((
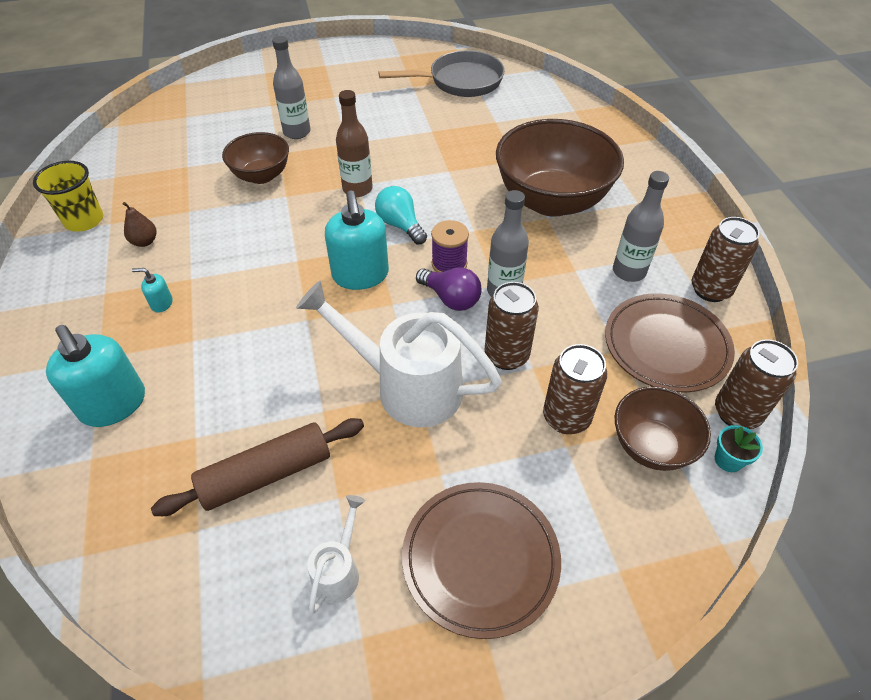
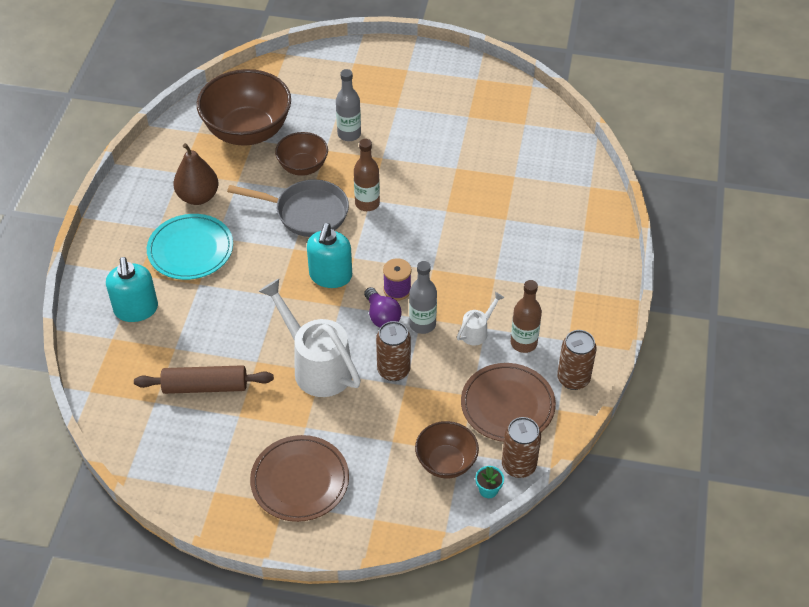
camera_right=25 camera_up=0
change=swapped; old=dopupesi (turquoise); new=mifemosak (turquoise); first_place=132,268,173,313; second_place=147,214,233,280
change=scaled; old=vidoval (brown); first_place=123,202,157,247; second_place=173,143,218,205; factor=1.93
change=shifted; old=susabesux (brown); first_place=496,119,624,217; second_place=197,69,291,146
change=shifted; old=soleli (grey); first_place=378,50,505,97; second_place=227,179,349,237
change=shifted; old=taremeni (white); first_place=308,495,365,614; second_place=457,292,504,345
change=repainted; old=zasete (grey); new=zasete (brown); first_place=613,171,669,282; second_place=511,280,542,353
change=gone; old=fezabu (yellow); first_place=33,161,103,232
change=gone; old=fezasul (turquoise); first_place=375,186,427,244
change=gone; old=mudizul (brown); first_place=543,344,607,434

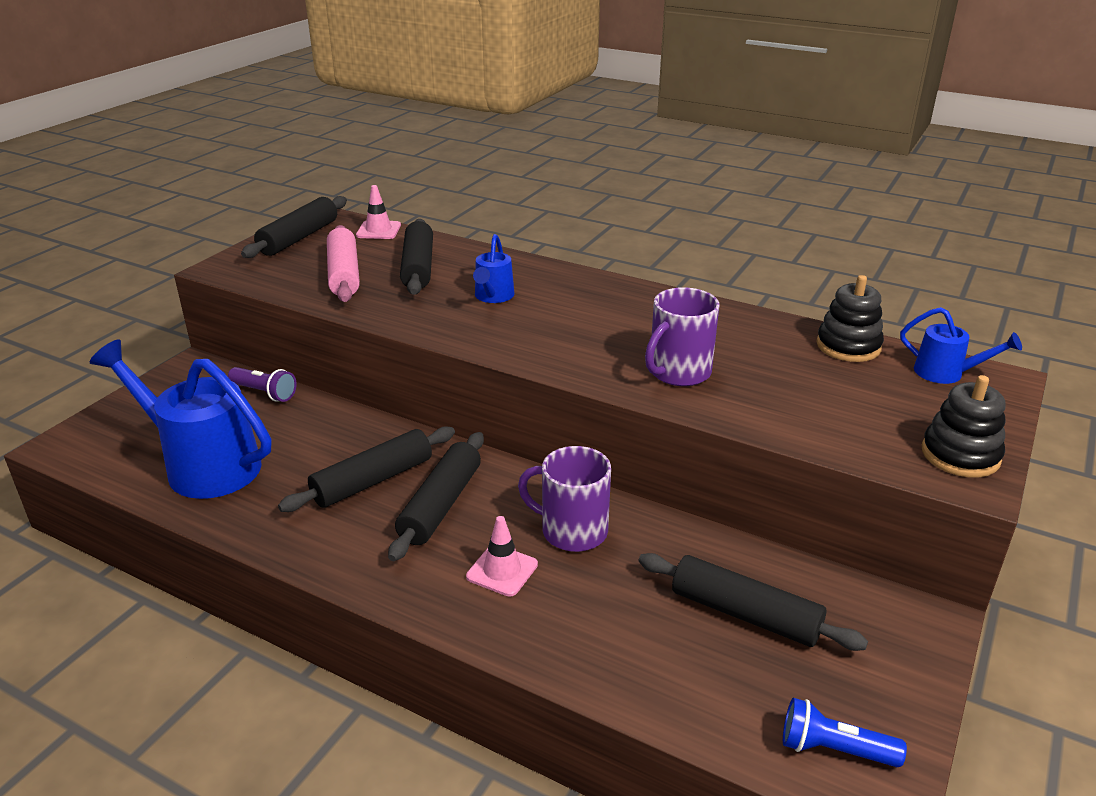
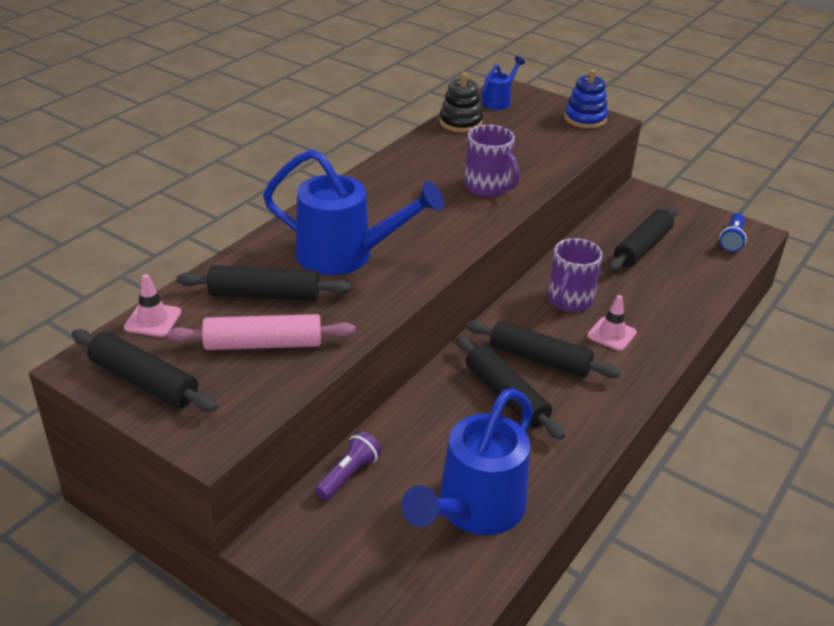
camera_right=-85 camera_up=5
change=scaled; old=taremeni (blue); first_place=473,234,514,303; second_place=263,149,444,275; factor=2.03
change=repainted; old=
))
Assignment: Your reply should hold only the lines from the one that contains "change=shifted; old=taremeni (white);" through the last line of the records above, exact and complete, and no pictures.

Reply to the task:
change=shifted; old=taremeni (white); first_place=308,495,365,614; second_place=457,292,504,345
change=repainted; old=zasete (grey); new=zasete (brown); first_place=613,171,669,282; second_place=511,280,542,353
change=gone; old=fezabu (yellow); first_place=33,161,103,232
change=gone; old=fezasul (turquoise); first_place=375,186,427,244
change=gone; old=mudizul (brown); first_place=543,344,607,434

camera_right=-85 camera_up=5
change=scaled; old=taremeni (blue); first_place=473,234,514,303; second_place=263,149,444,275; factor=2.03
change=repainted; old=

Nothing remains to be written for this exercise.